Exercise instructions |
All of the data below should be repeated exactly. Pictures should not be included.

Information provided |
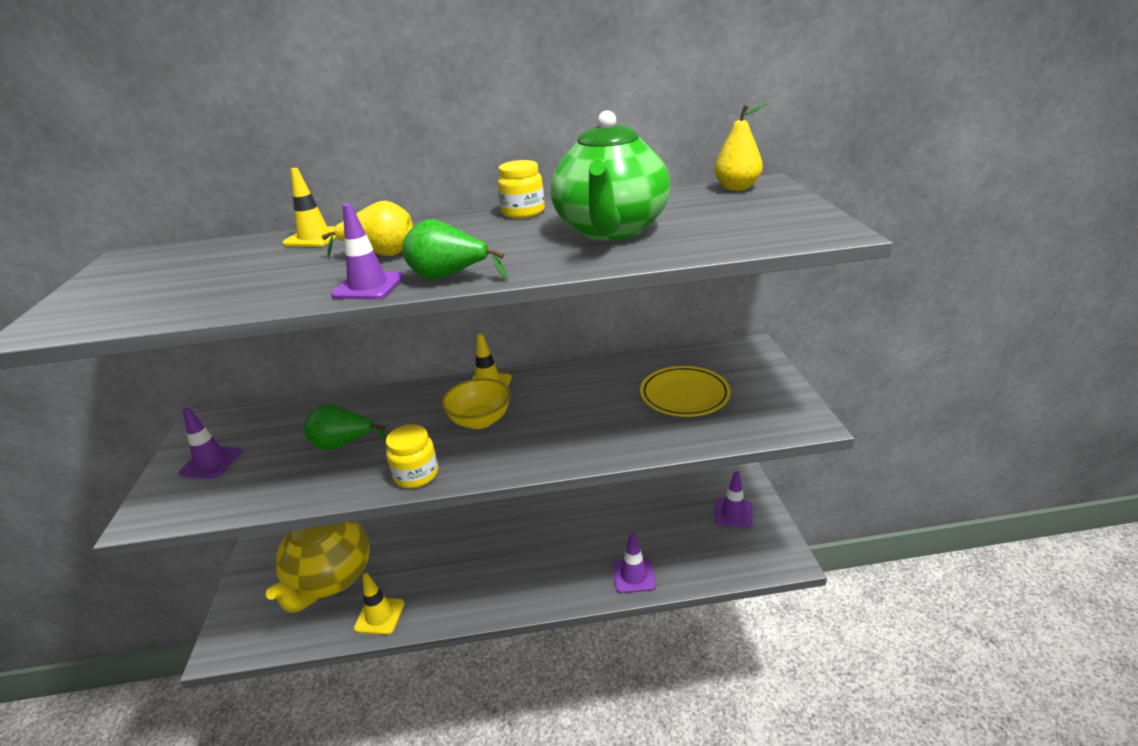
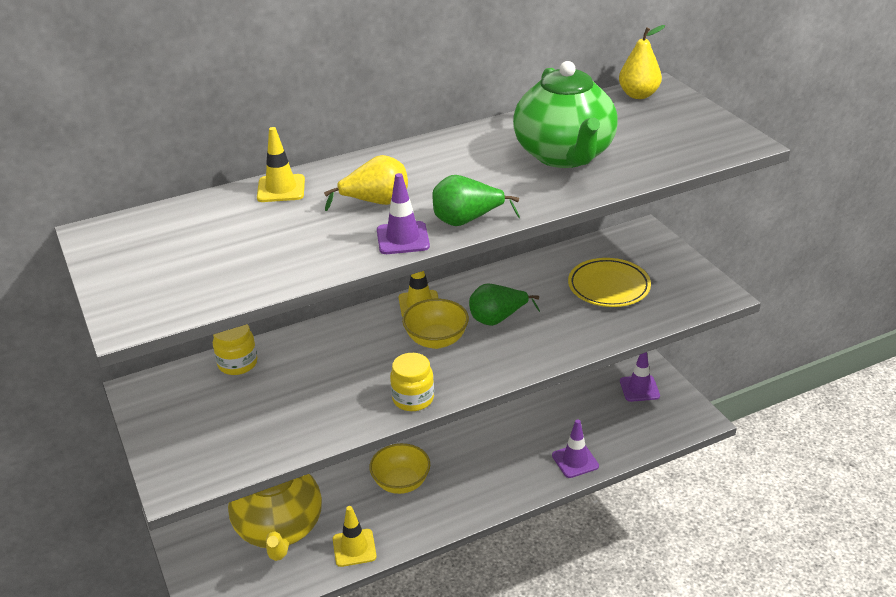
camera: 20 degrees left, 5 degrees up
(211, 462) = (192, 426): purple traffic cone -> none
(343, 445) = (318, 385): green pear -> green pear (497, 319)
(458, 559) = (401, 482): none -> yellow bowl
(523, 212) = (464, 139): yellow jar -> yellow jar (237, 363)

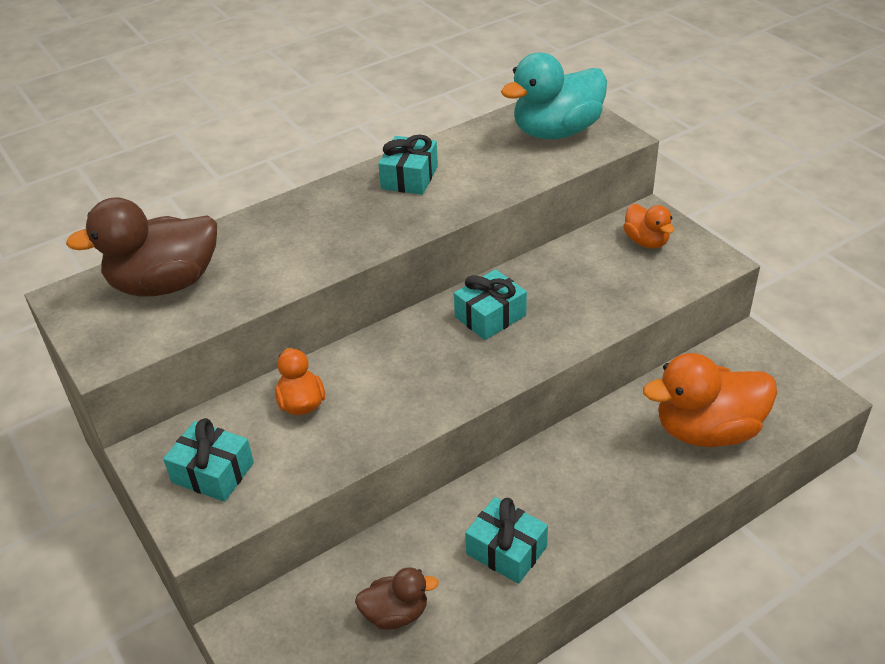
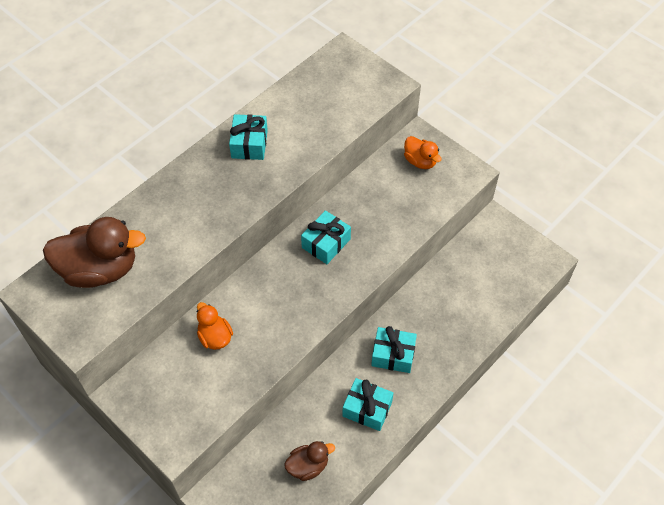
camera: 15 degrees left, 15 degrees up
(165, 284) = (100, 269): brown duck -> brown duck turned 150 degrees counterclockwise
(213, 472) = (171, 401): turquoise gift -> turquoise gift (393, 355)
(556, 132) = (346, 85): turquoise duck -> none
(707, 431) = (478, 297): orange duck -> none

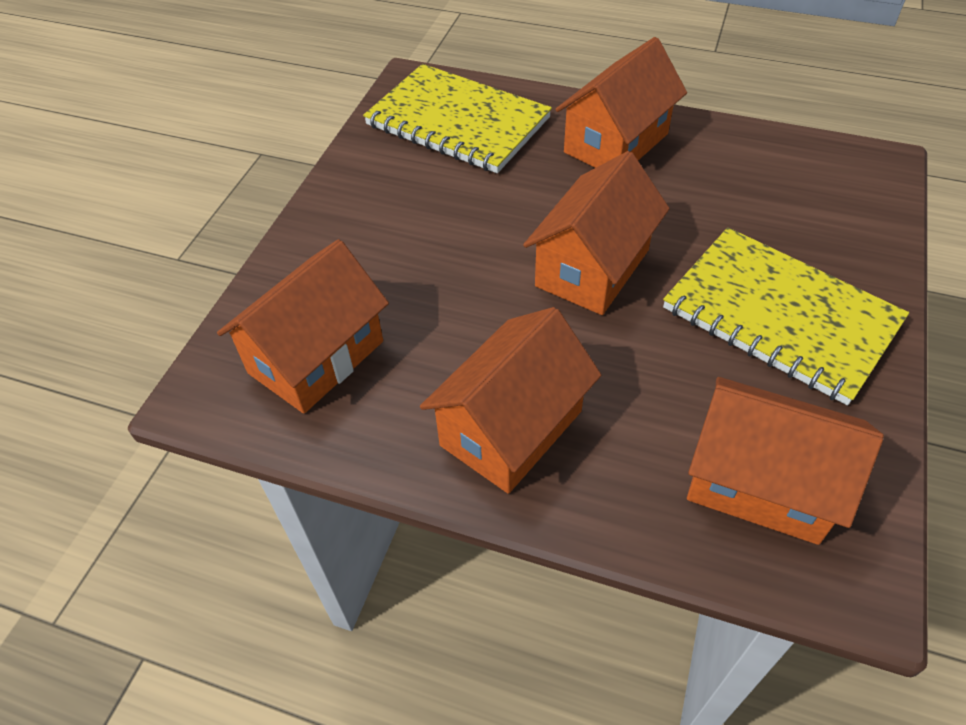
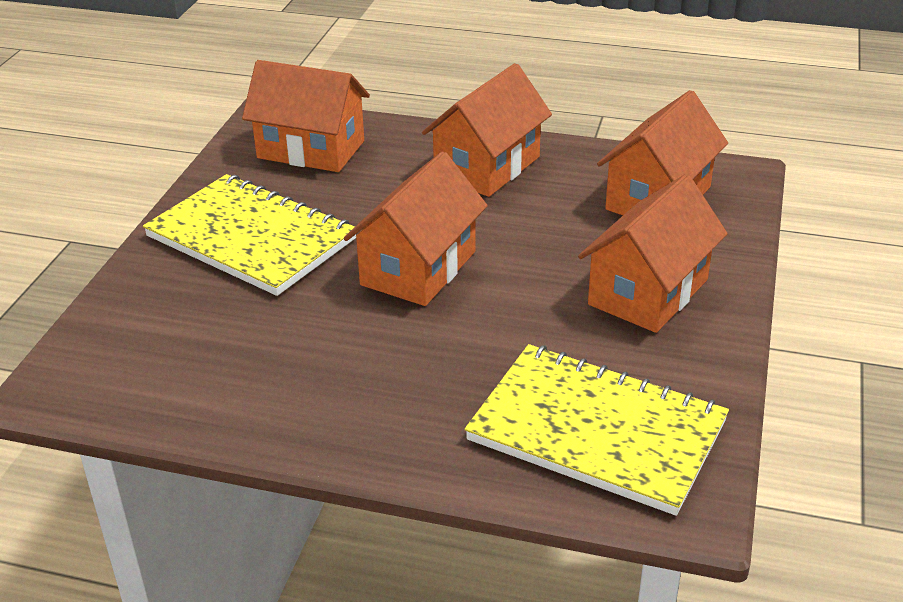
camera: 175 degrees right, 15 degrees down
(616, 143) = (377, 405): orange house -> orange house (648, 292)

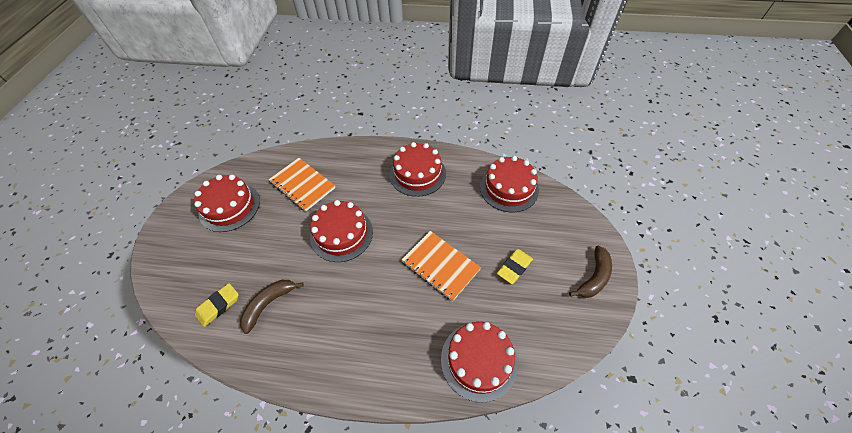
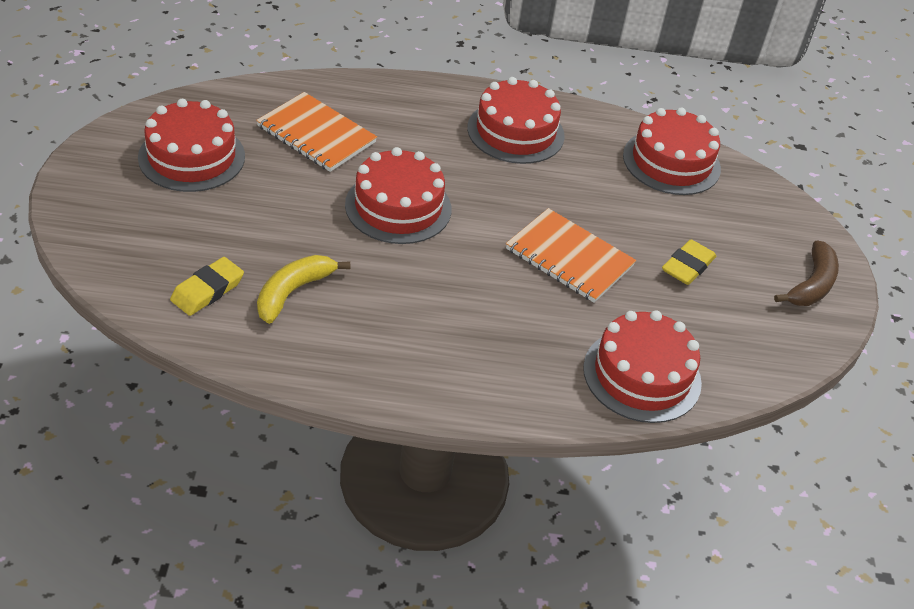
camera: 10 degrees left, 10 degrees down
(269, 304) = (293, 292): brown banana -> yellow banana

Exercise answer |
camera: 20 degrees left, 5 degrees up
(211, 462) = (192, 426): purple traffic cone -> none
(343, 445) = (318, 385): green pear -> green pear (497, 319)
(458, 559) = (401, 482): none -> yellow bowl
(523, 212) = (464, 139): yellow jar -> yellow jar (237, 363)

camera: 15 degrees left, 15 degrees up
(165, 284) = (100, 269): brown duck -> brown duck turned 150 degrees counterclockwise
(213, 472) = (171, 401): turquoise gift -> turquoise gift (393, 355)
(556, 132) = (346, 85): turquoise duck -> none
(707, 431) = (478, 297): orange duck -> none

camera: 175 degrees right, 15 degrees down
(616, 143) = (377, 405): orange house -> orange house (648, 292)

camera: 10 degrees left, 10 degrees down
(269, 304) = (293, 292): brown banana -> yellow banana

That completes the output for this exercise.